TASK INSTRUCTIONS: Everything in the records below except the images should be output exactly as written.

- Opening Delimiter -

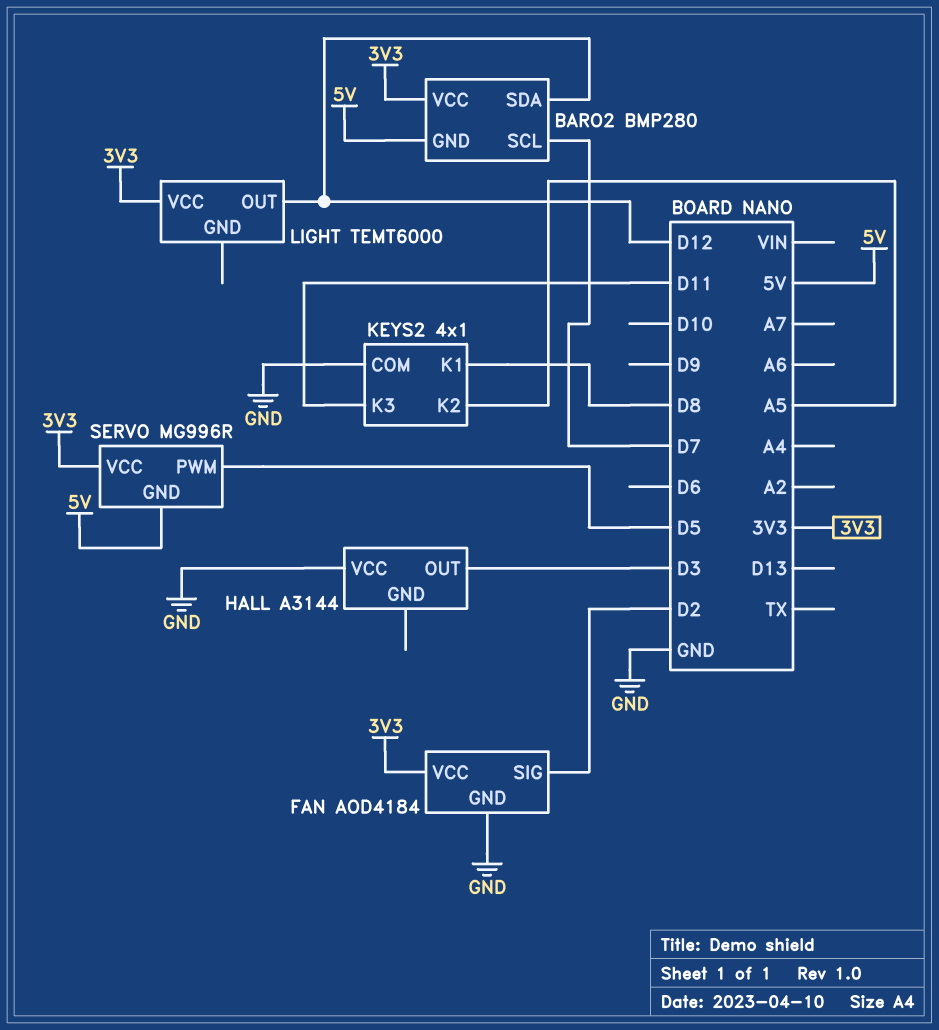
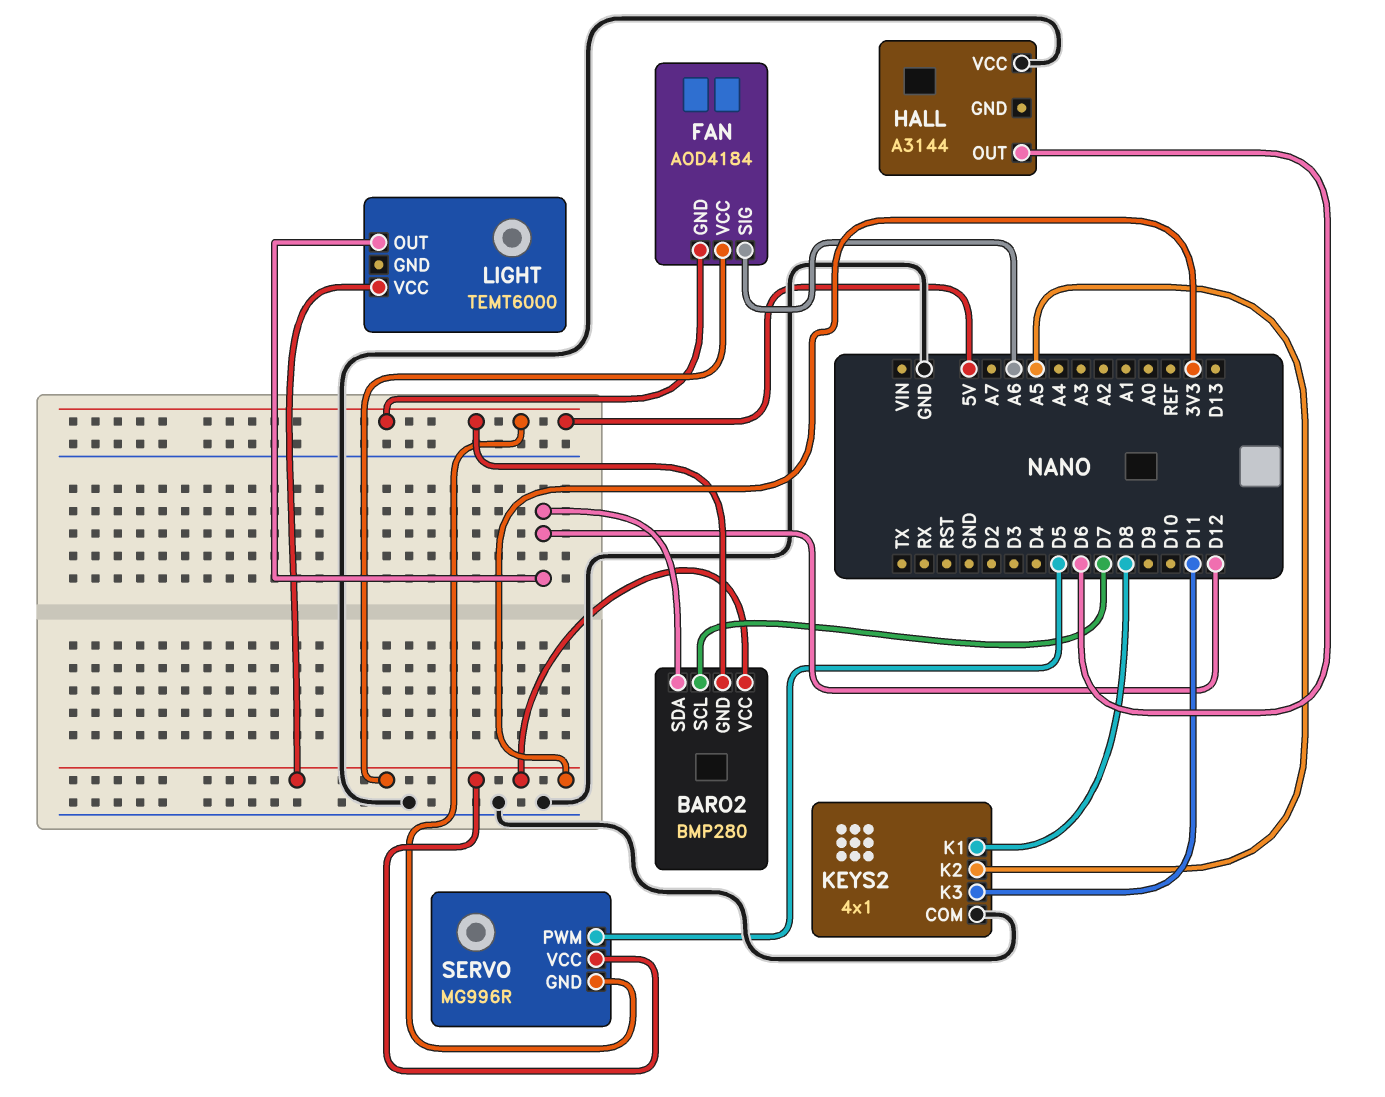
FAN pin GND: GND -> 5V
FAN pin SIG: D2 -> A6
HALL pin OUT: D3 -> D6

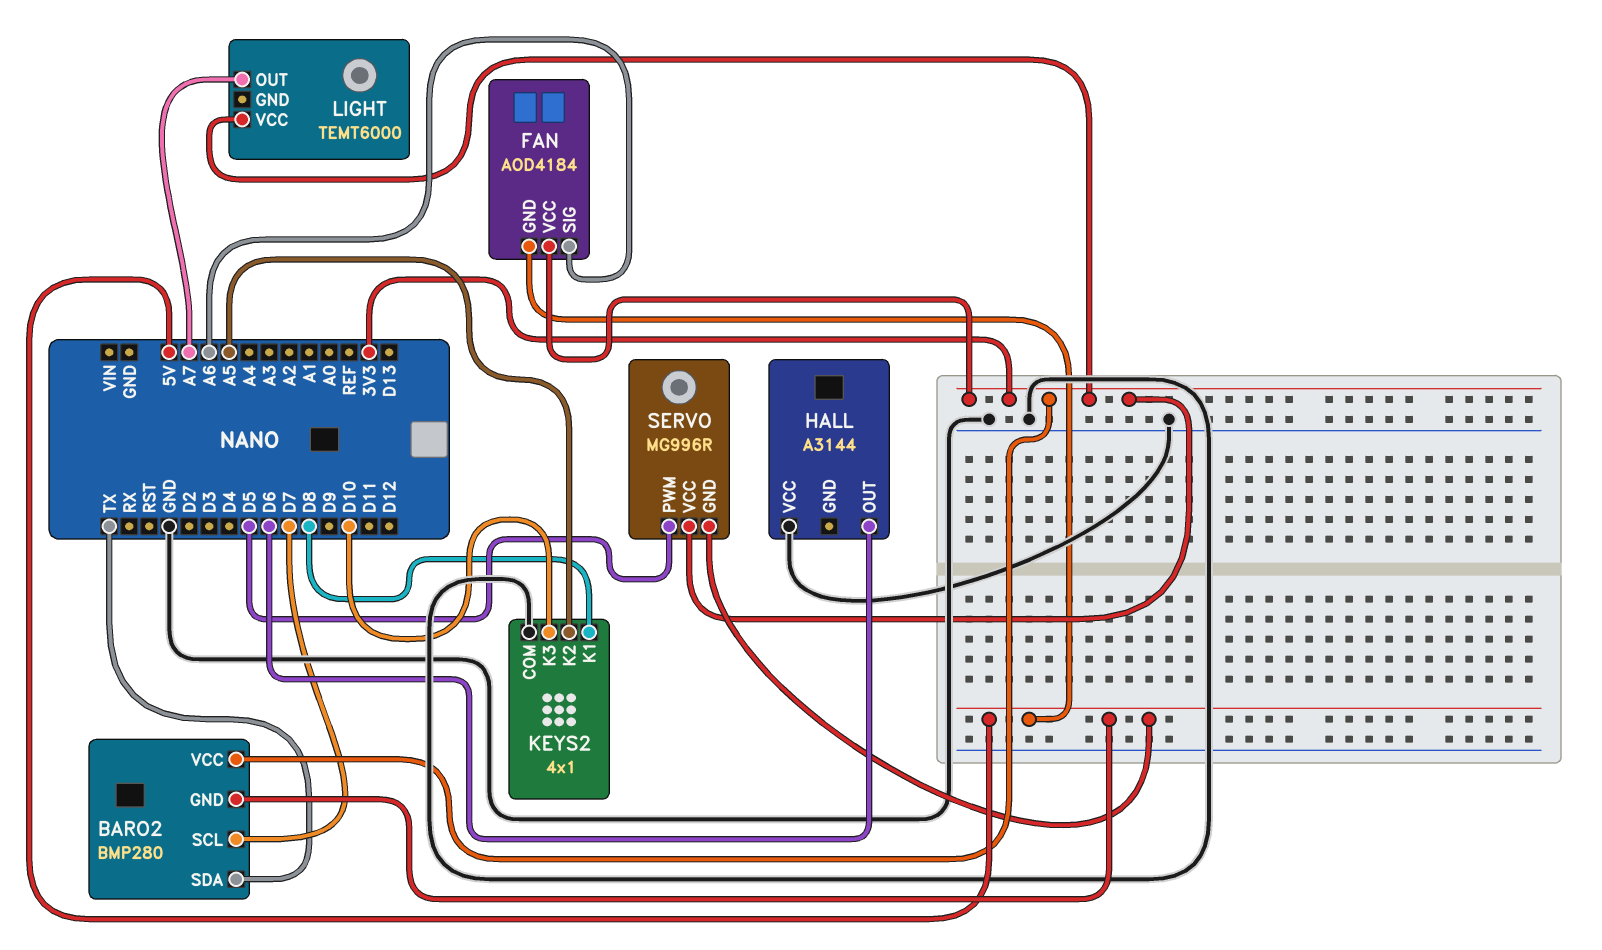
BARO2 pin SDA: D12 -> TX
KEYS2 pin K3: D11 -> D10
LIGHT pin OUT: D12 -> A7

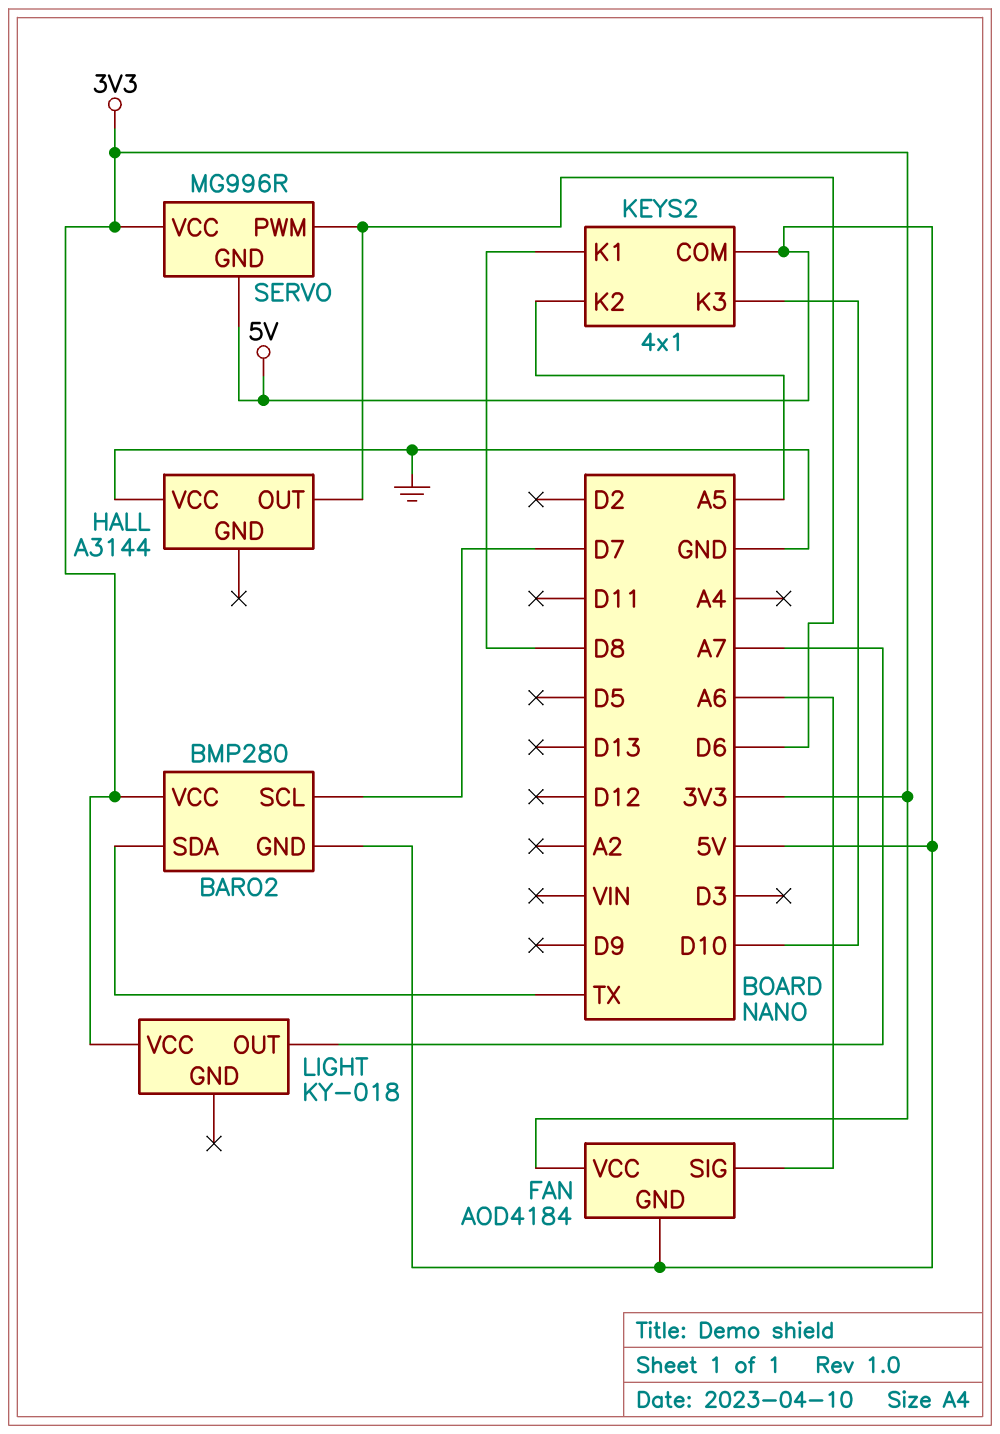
KEYS2 pin COM: GND -> 5V
LIGHT: TEMT6000 -> KY-018
SERVO pin PWM: D5 -> D6

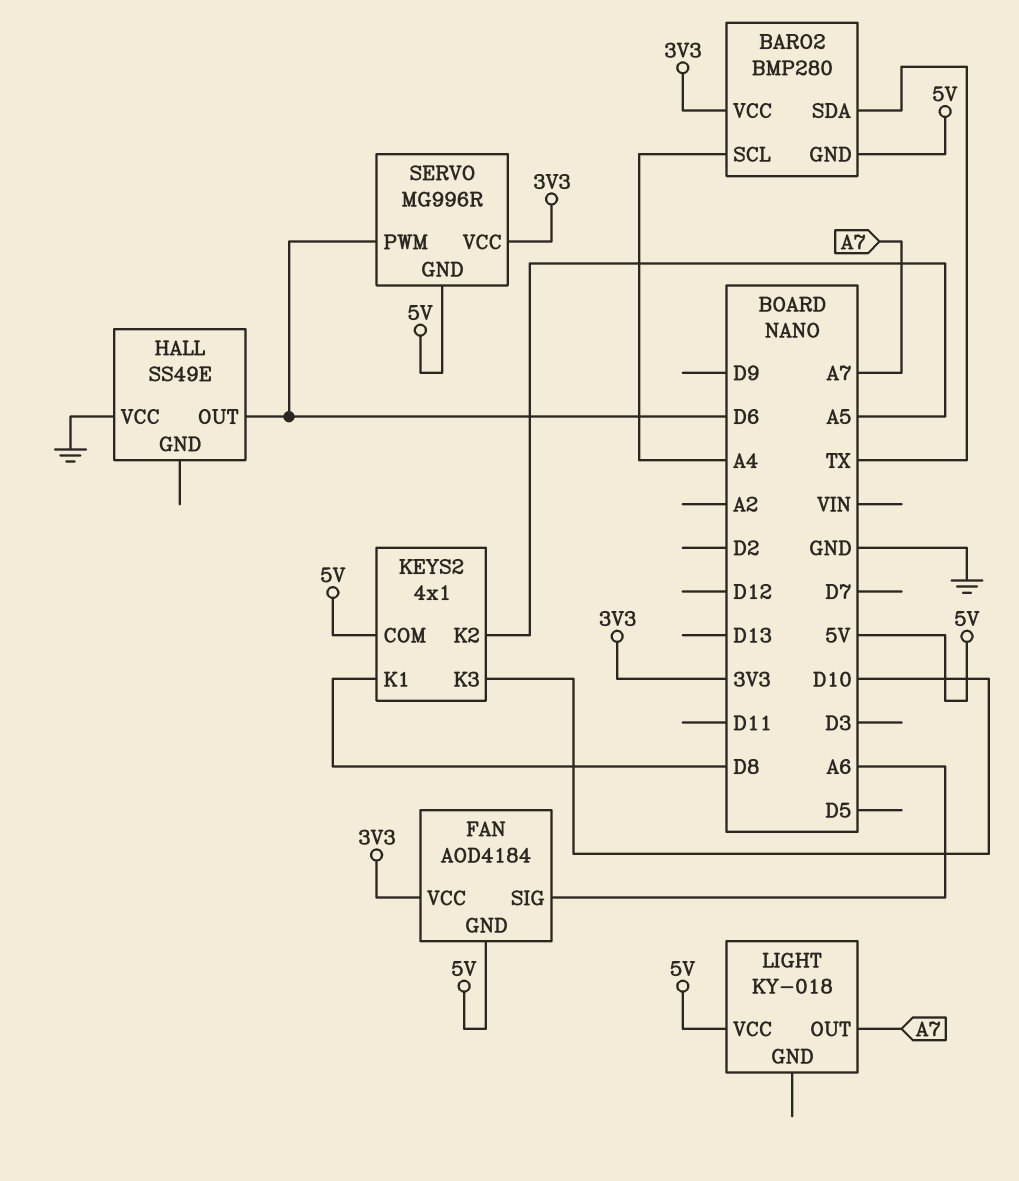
BARO2 pin SCL: D7 -> A4
HALL: A3144 -> SS49E
LIGHT pin VCC: 3V3 -> 5V

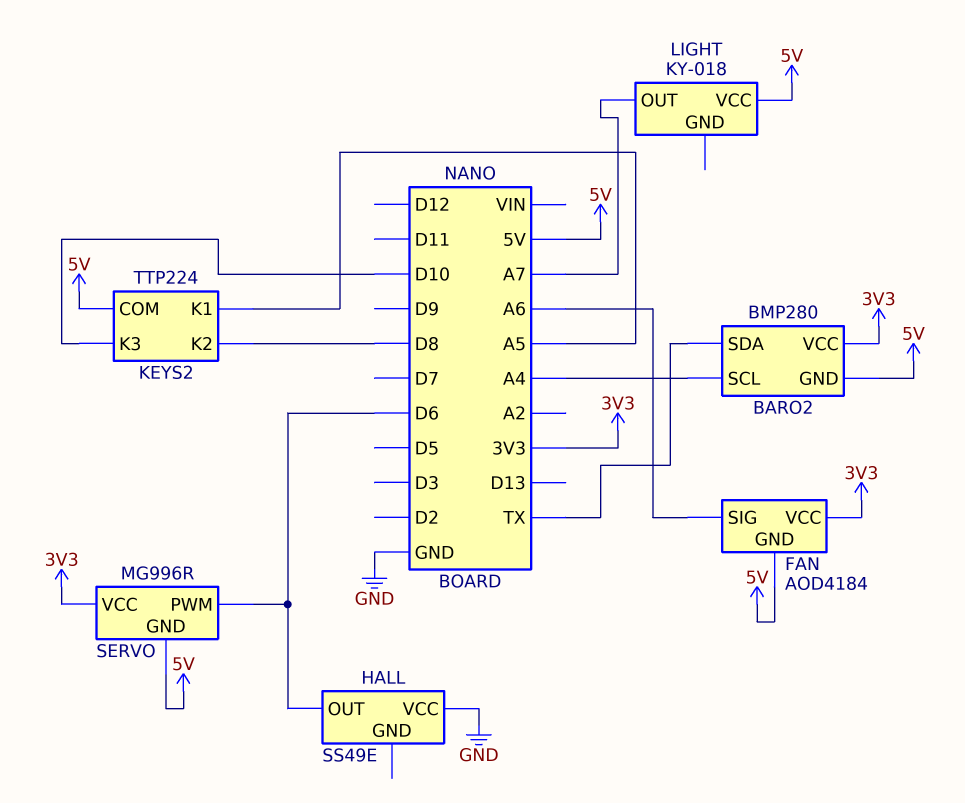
KEYS2: 4x1 -> TTP224
KEYS2 pin K1: D8 -> A5
KEYS2 pin K2: A5 -> D8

- Closing Delimiter -

TASK OUTPUT:
FAN pin GND: GND -> 5V
FAN pin SIG: D2 -> A6
HALL pin OUT: D3 -> D6

BARO2 pin SDA: D12 -> TX
KEYS2 pin K3: D11 -> D10
LIGHT pin OUT: D12 -> A7

KEYS2 pin COM: GND -> 5V
LIGHT: TEMT6000 -> KY-018
SERVO pin PWM: D5 -> D6

BARO2 pin SCL: D7 -> A4
HALL: A3144 -> SS49E
LIGHT pin VCC: 3V3 -> 5V

KEYS2: 4x1 -> TTP224
KEYS2 pin K1: D8 -> A5
KEYS2 pin K2: A5 -> D8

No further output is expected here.